» What is required
Take each line of the entries below that contains "vase" and copy it.

» Supplied records
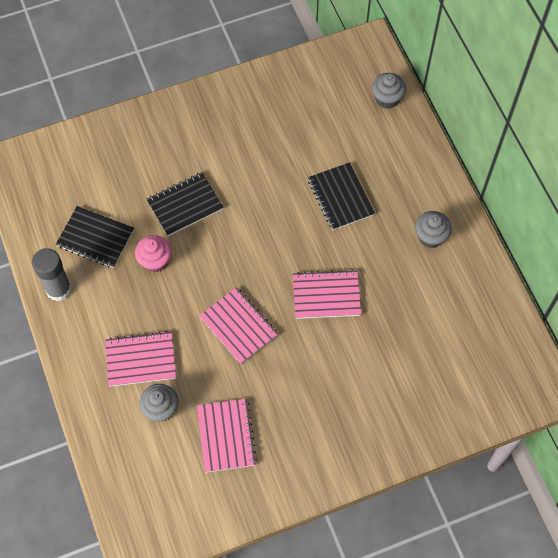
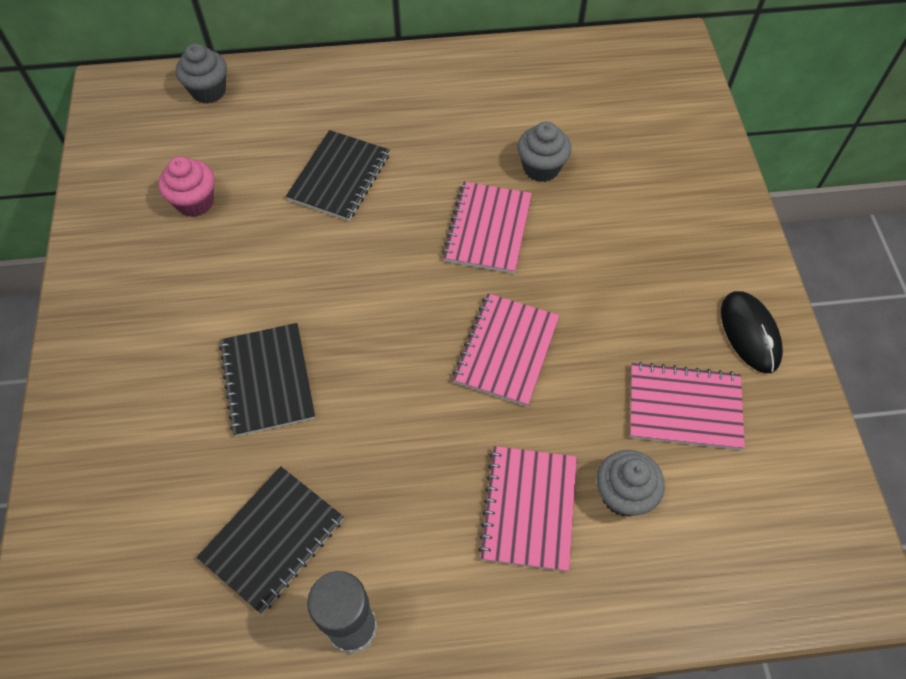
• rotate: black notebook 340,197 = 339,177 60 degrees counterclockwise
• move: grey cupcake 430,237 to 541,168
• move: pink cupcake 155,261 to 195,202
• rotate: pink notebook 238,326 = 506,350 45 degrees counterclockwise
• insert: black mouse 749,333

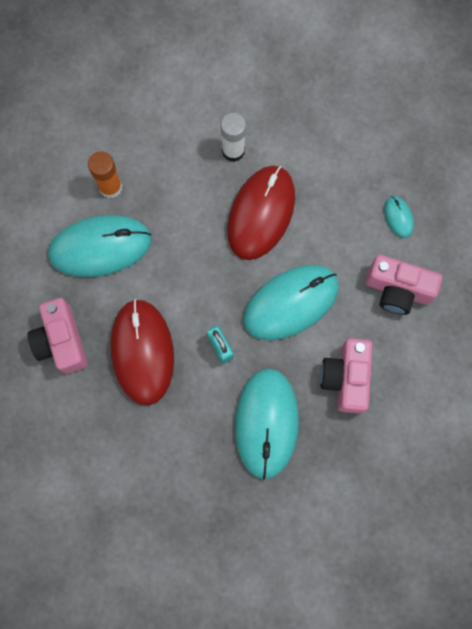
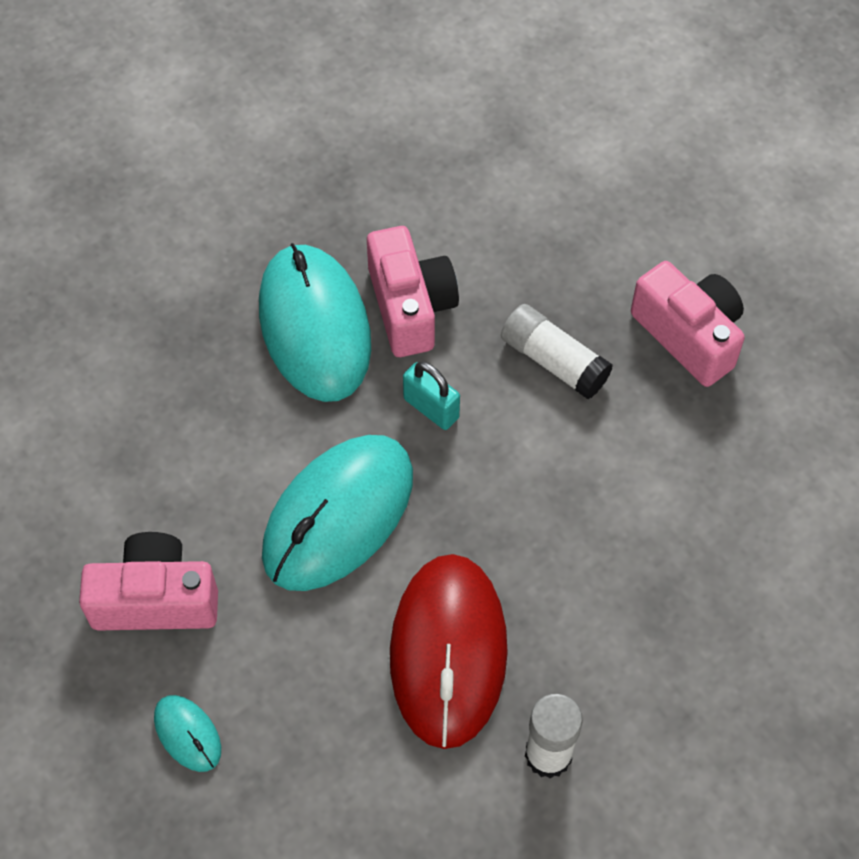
• delete: orange glue stick 110,187
• delete: turquoise mouse 100,247
• replace: red mouse 142,352 to white glue stick 554,361
• move: pink camera 346,378 to 410,306

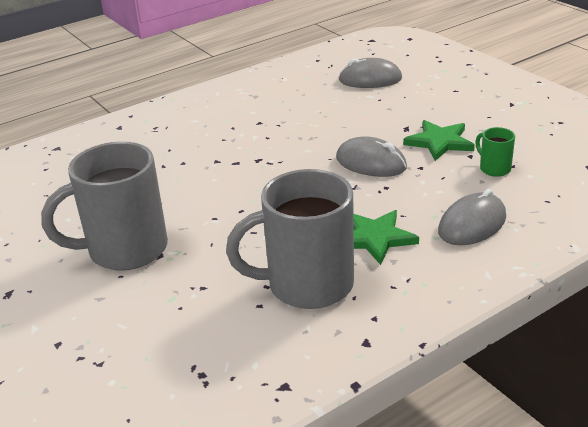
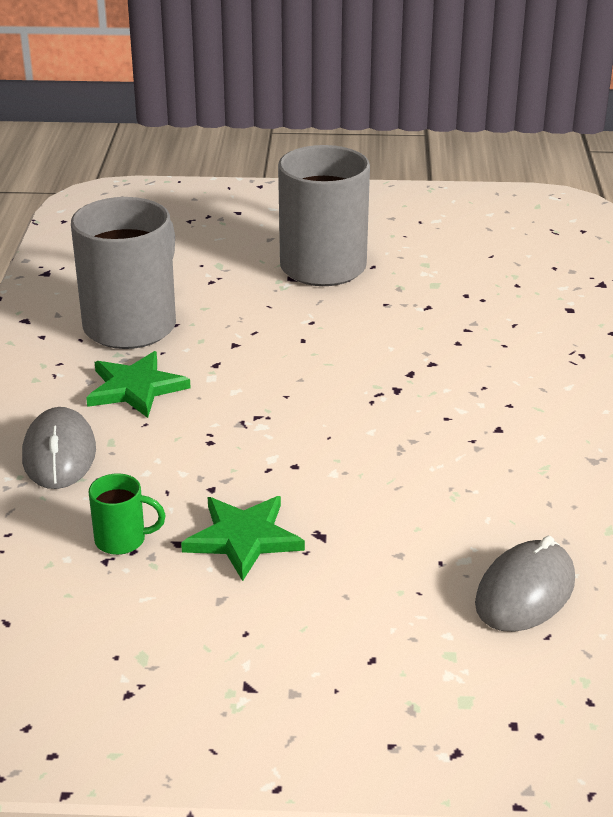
• delete: grey mouse 371,163

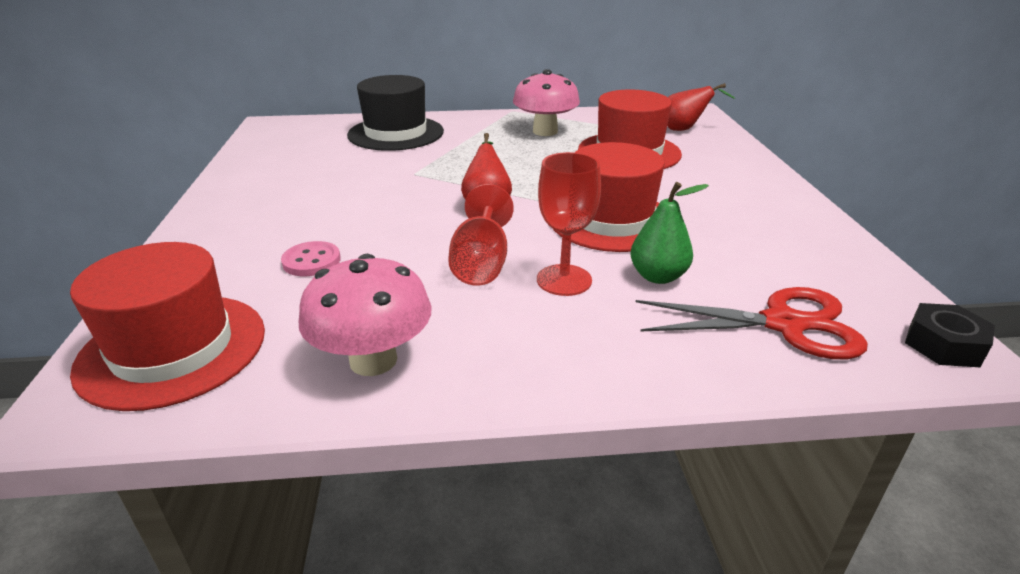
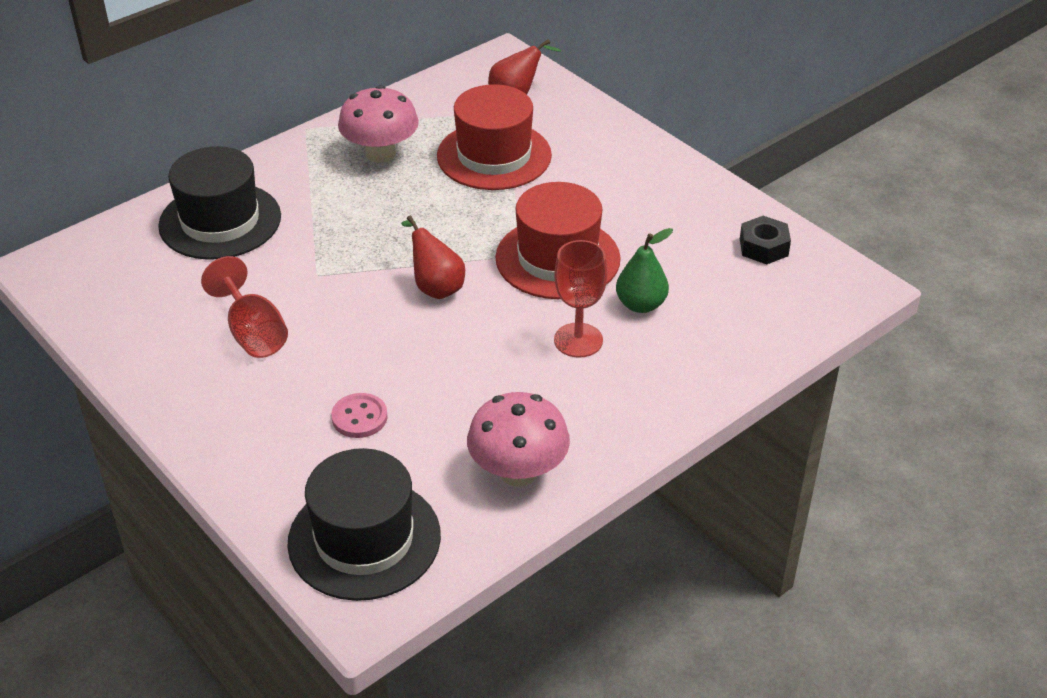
• move: red goblet 481,263 to 253,333
• recolor: red hat 173,349 to black hat 364,539
• delete: red scissors 783,324
• move: black nut 943,345 to 763,247

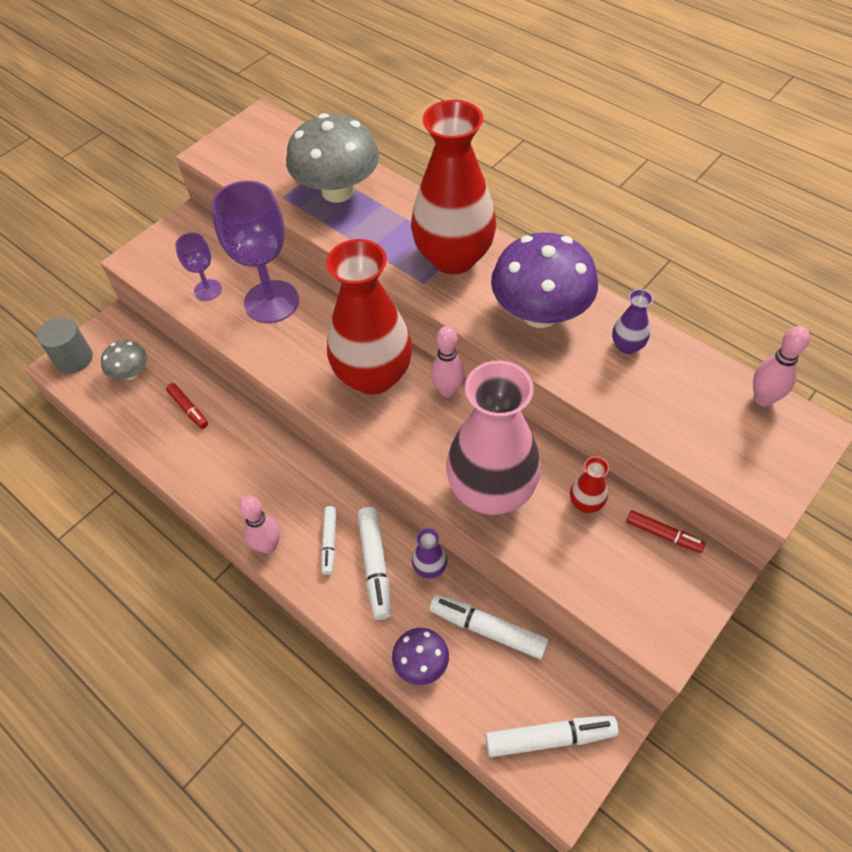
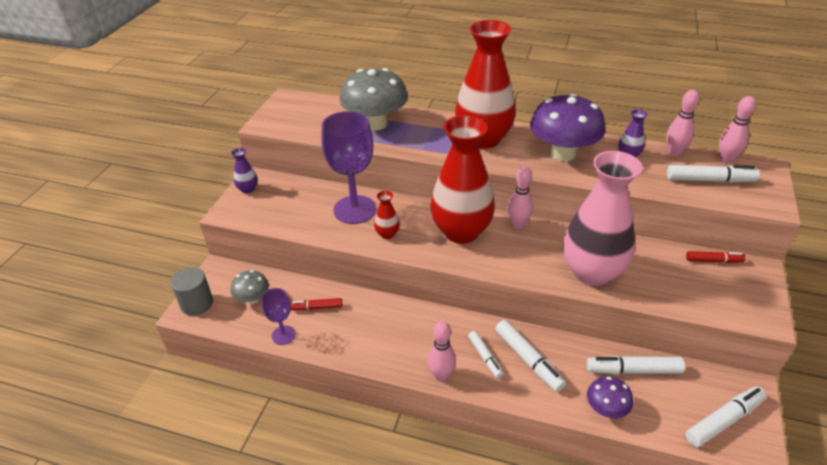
• move: purple goblet 208,290 to 283,335
• rotate: red marker 188,409 = 316,308 150 degrees clockwise
• move: red vase 586,503 to 387,234
• move: purple vase 430,568 to 248,189
• insert: pink bowling pin 674,153
• insert: white marker 710,180

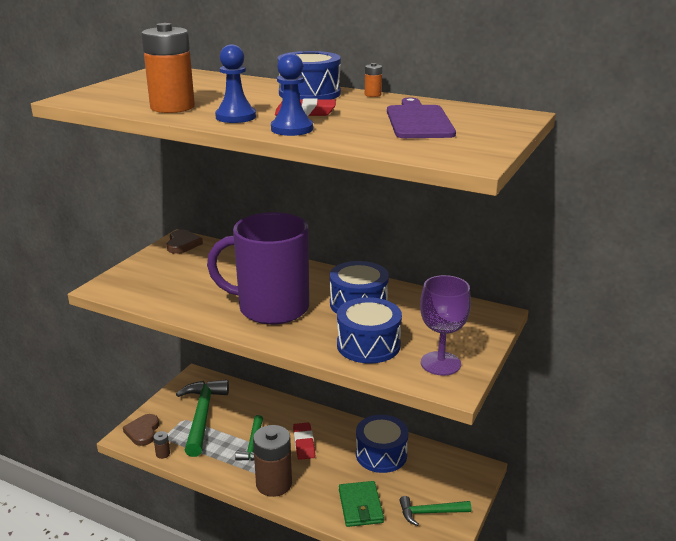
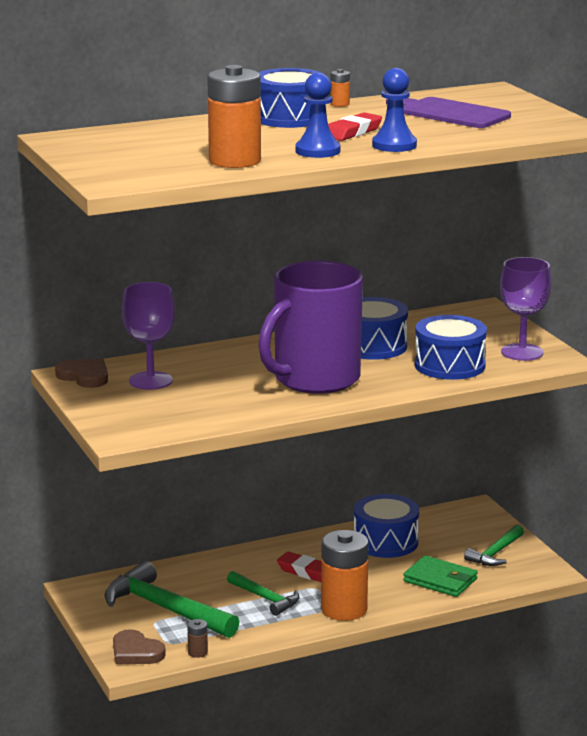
• recolor: brown battery 274,484 to orange battery 344,609
• insert: purple goblet 150,381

» Answer box
• move: red vase 586,503 to 387,234
• move: purple vase 430,568 to 248,189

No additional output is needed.